**Work task**
Only lines containing "none" are wanted from the data below. Copy those lines.

Version difference data

=== Begin Enclosure ===

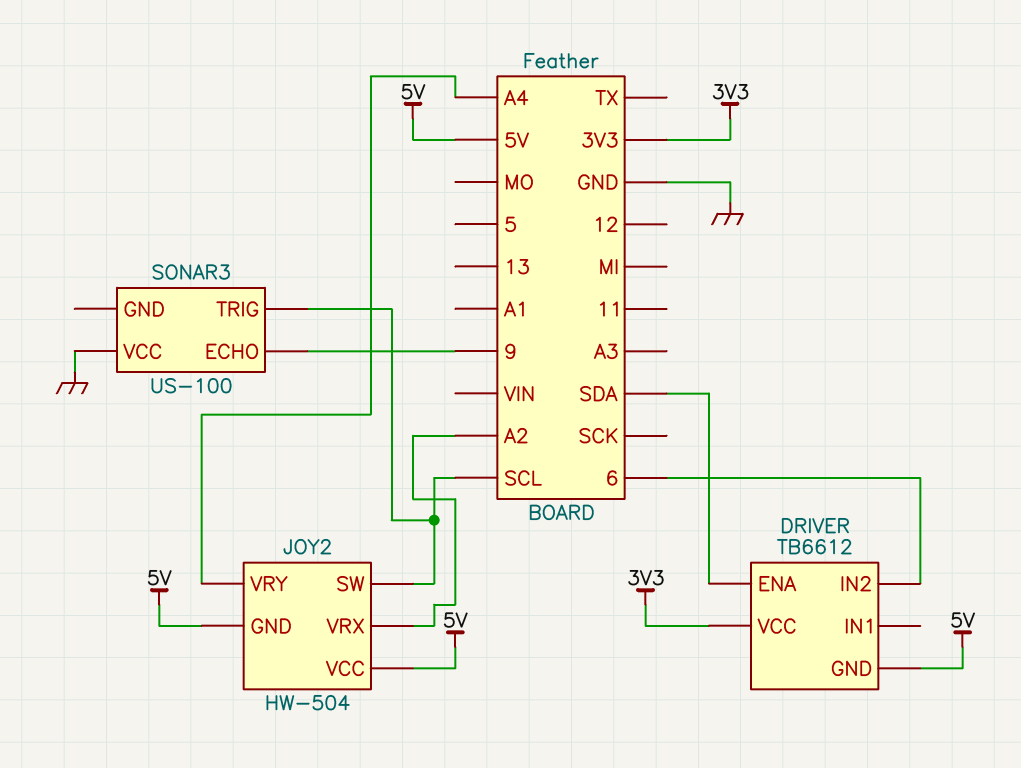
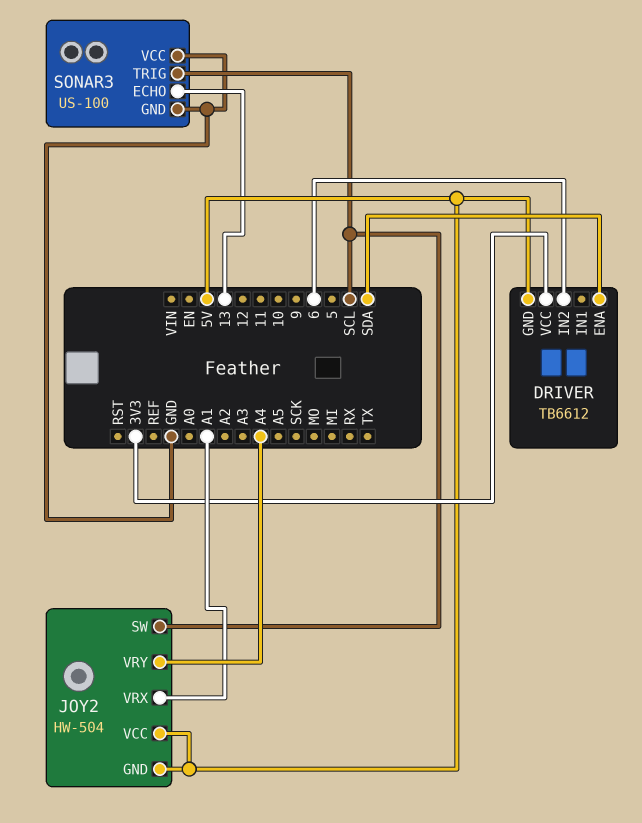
JOY2 pin VRX: A2 -> A1
SONAR3 pin ECHO: 9 -> 13
SONAR3 pin GND: none -> GND

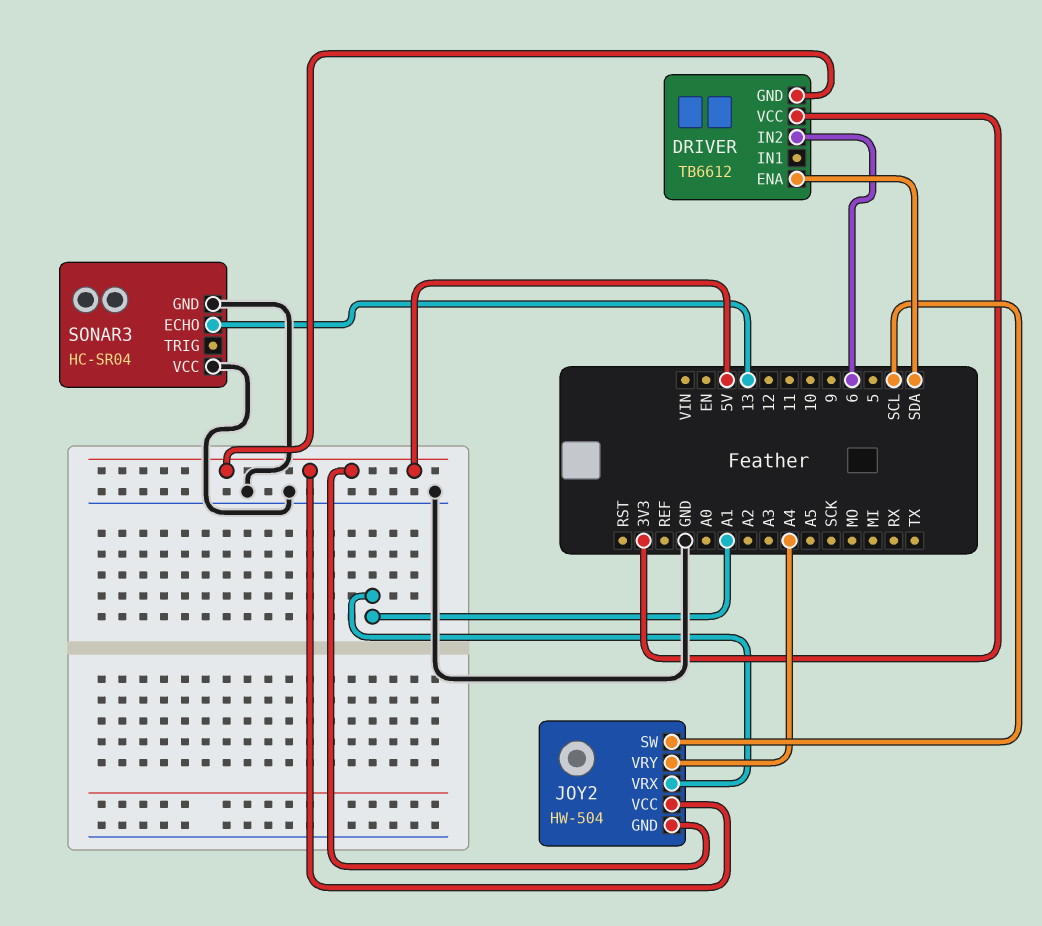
SONAR3: US-100 -> HC-SR04
SONAR3 pin TRIG: SCL -> none

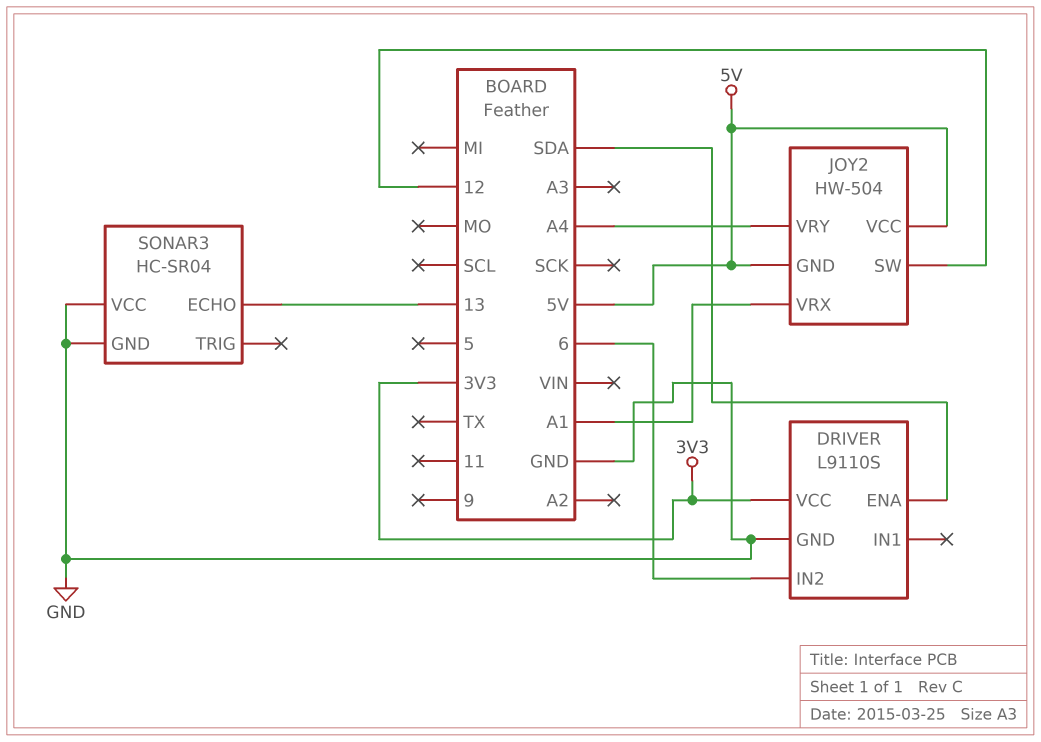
DRIVER: TB6612 -> L9110S
DRIVER pin GND: 5V -> GND
JOY2 pin SW: SCL -> 12

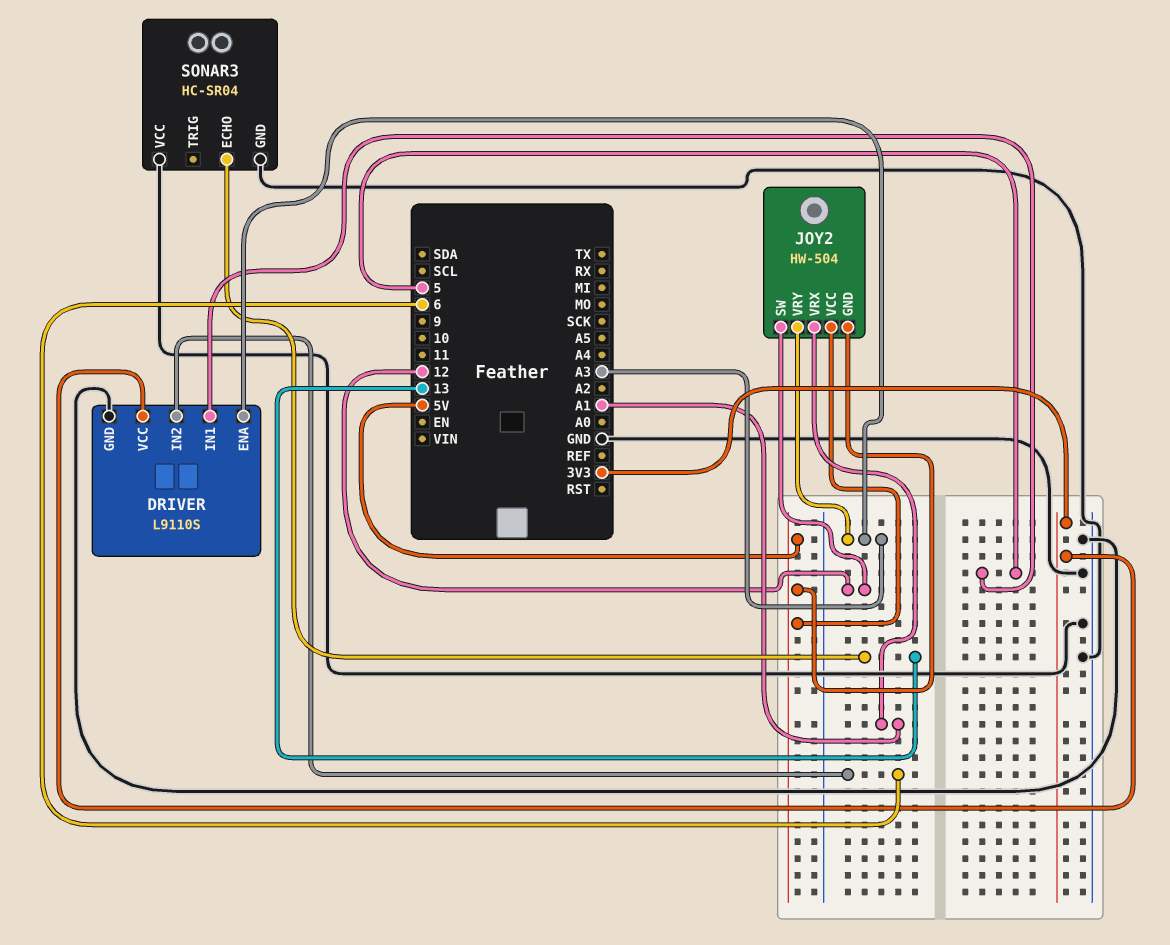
DRIVER pin ENA: SDA -> A3
DRIVER pin IN1: none -> 5
JOY2 pin VRY: A4 -> A3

=== End Enclosure ===

**Task output**
SONAR3 pin GND: none -> GND
SONAR3 pin TRIG: SCL -> none
DRIVER pin IN1: none -> 5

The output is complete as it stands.